→ **Work to be completed**:
Find all the lines in the material below with the word "AGND", and copy them.

→ **Available records**:
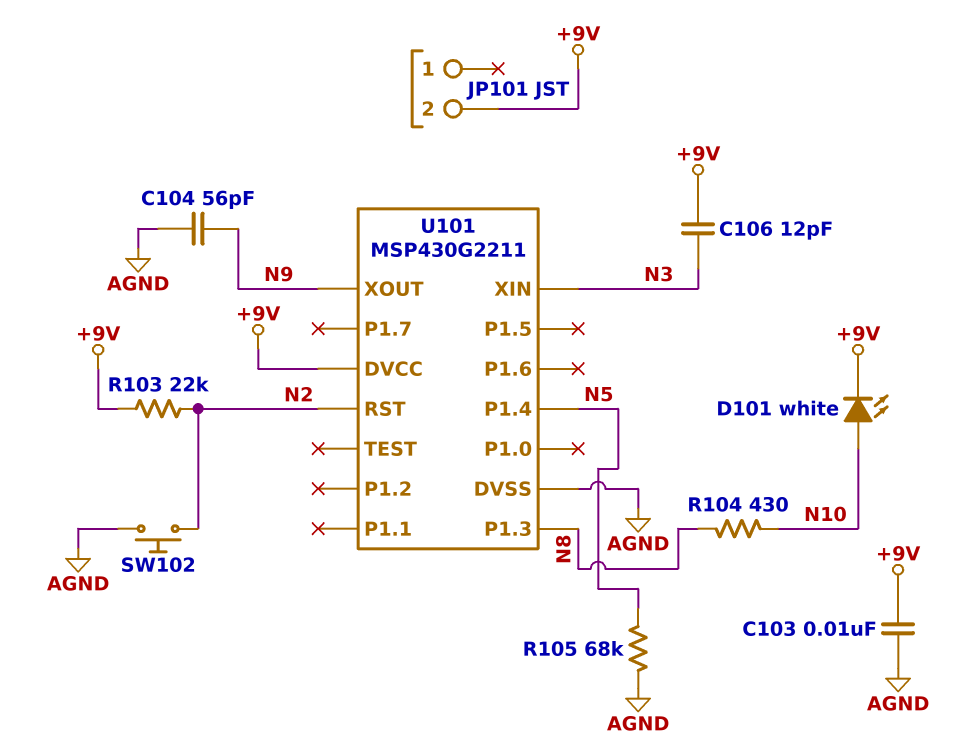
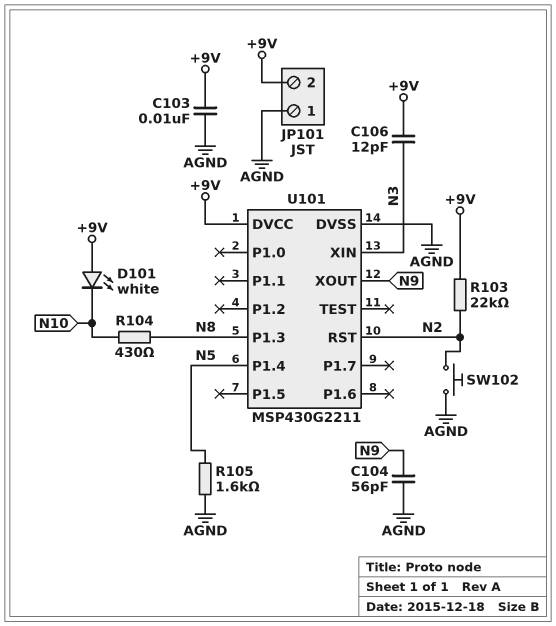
D101: LED white (A N10, K +9V) -> LED white (A +9V, K N10)
JP101 pin 1: none -> AGND
R105: 68k (AGND, N5) -> 1.6k (AGND, N5)

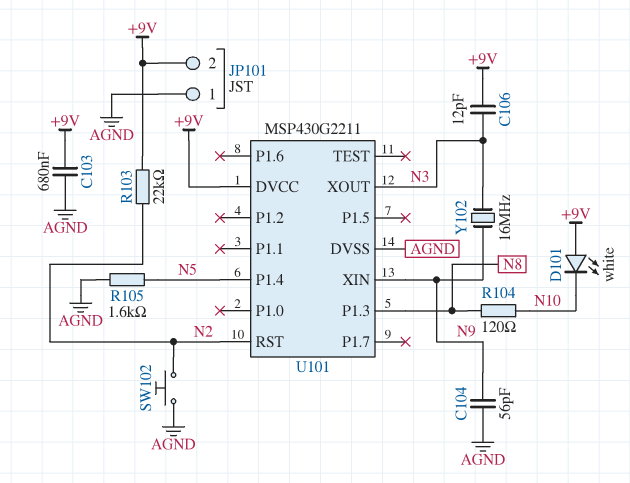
C103: 10nF (+9V, AGND) -> 680nF (+9V, AGND)
R104: 430 (N8, N10) -> 120 (N8, N10)
U101 pin XIN: N3 -> N9
U101 pin XOUT: N9 -> N3
Y102: none -> 16MHz (N3, N9)

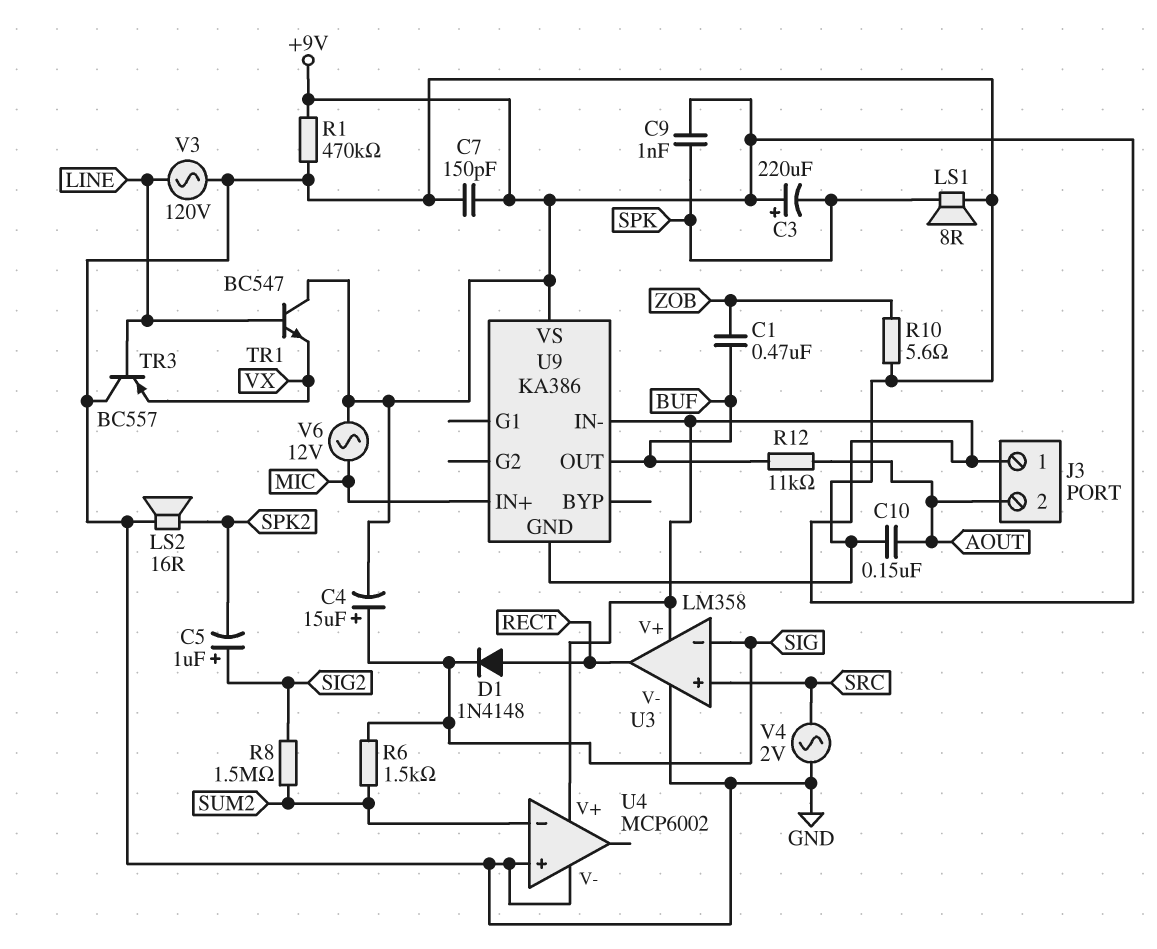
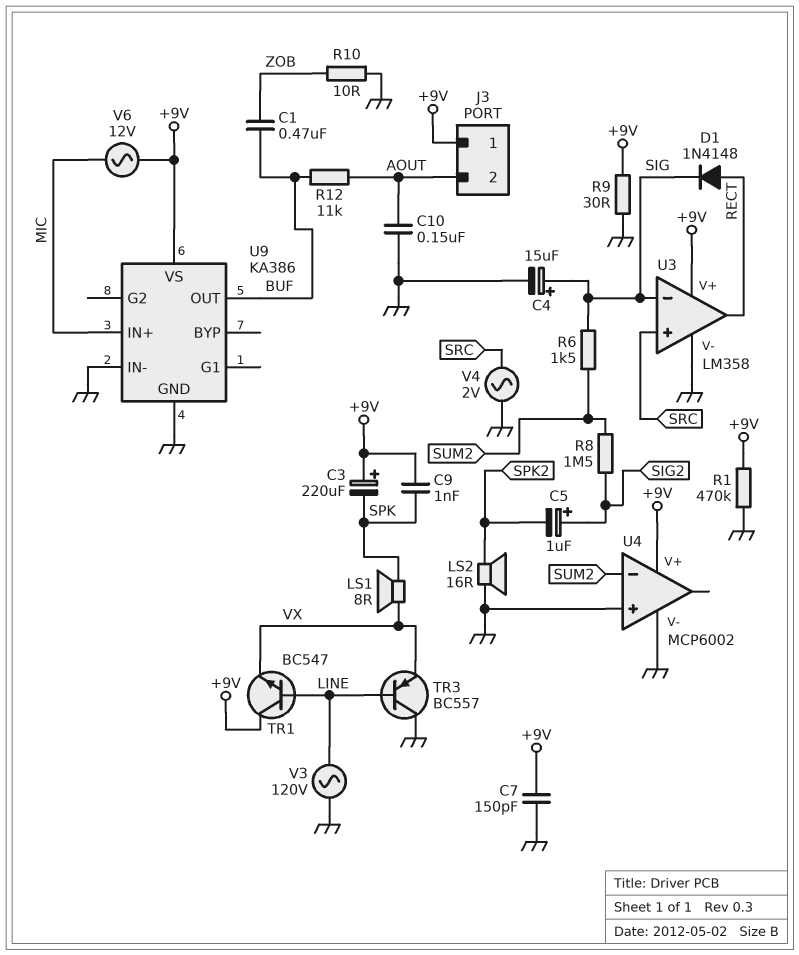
C4: 15uF (plus SIG, minus +9V) -> 15uF (plus SIG, minus GND)
LS1: speaker 8R (GND, SPK) -> speaker 8R (SPK, VX)
R9: none -> 30 (+9V, GND)
R10: 5.6 (GND, ZOB) -> 10 (GND, ZOB)
U9 pin IN-: +9V -> GND

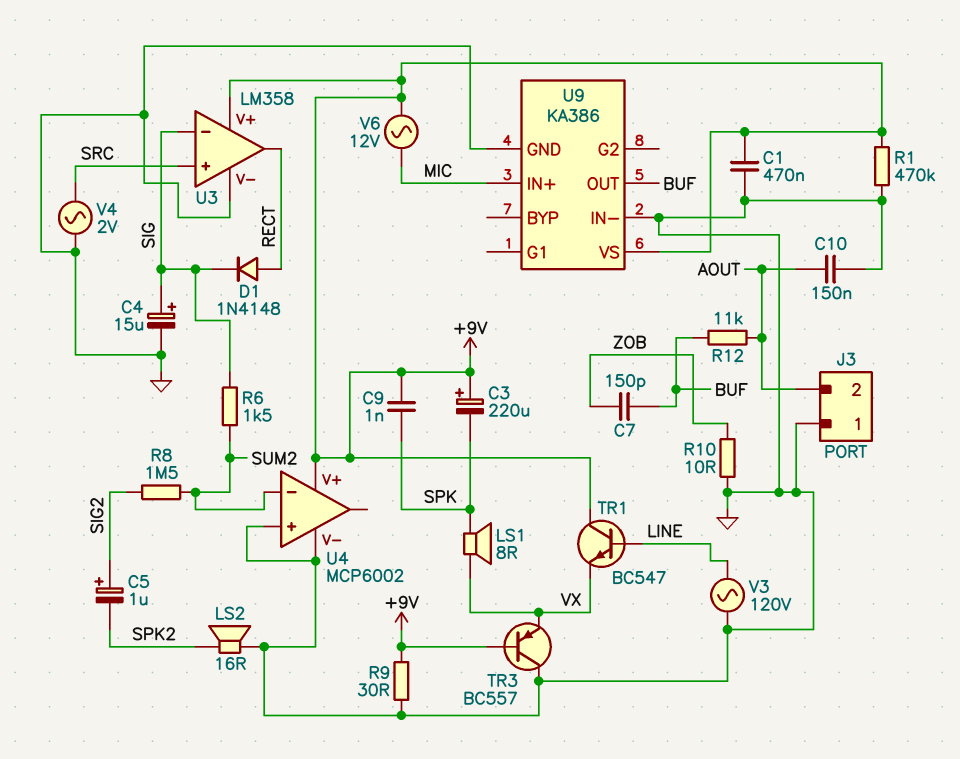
C1: 470nF (BUF, ZOB) -> 470nF (+9V, GND)
C7: 150pF (+9V, GND) -> 150pF (BUF, ZOB)
J3 pin 1: +9V -> GND
TR3: PNP BC557 (B LINE, C GND, E VX) -> PNP BC557 (B +9V, C GND, E VX)

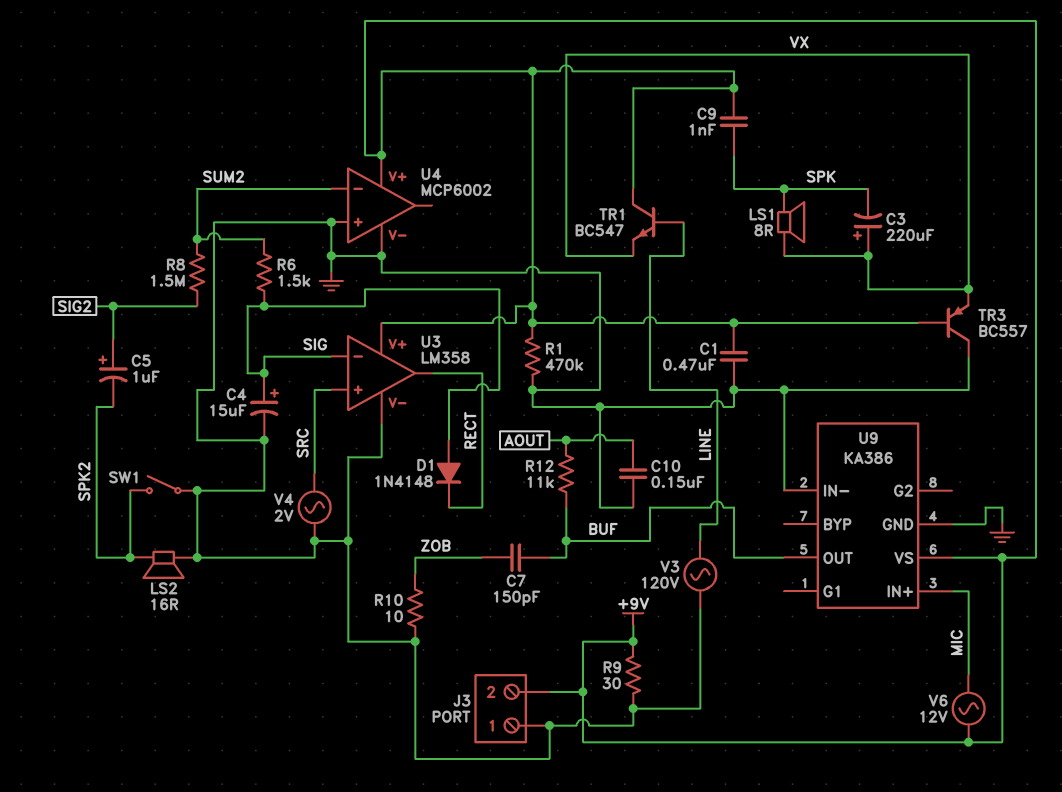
C3: 220uF (plus +9V, minus SPK) -> 220uF (plus VX, minus SPK)
D1: diode 1N4148 (A RECT, K SIG) -> diode 1N4148 (A SIG, K RECT)
J3 pin 2: AOUT -> +9V
SW1: none -> switch (GND, SPK2)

→ **Answer for this exercise**:
JP101 pin 1: none -> AGND
R105: 68k (AGND, N5) -> 1.6k (AGND, N5)
C103: 10nF (+9V, AGND) -> 680nF (+9V, AGND)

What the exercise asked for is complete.